INFORMATION SHOWN:
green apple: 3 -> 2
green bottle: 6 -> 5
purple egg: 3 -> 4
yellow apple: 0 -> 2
* * *
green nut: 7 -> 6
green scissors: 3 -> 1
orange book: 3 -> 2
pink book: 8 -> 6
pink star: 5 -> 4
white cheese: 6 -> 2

PROBLEM DETAILS:
The required answer is the run of lines above, starting at the line with "green scissors: 3 -> 1" and ending at the line with "white cheese: 6 -> 2", reproduced exactly with both ends.

TASK SOLUTION:
green scissors: 3 -> 1
orange book: 3 -> 2
pink book: 8 -> 6
pink star: 5 -> 4
white cheese: 6 -> 2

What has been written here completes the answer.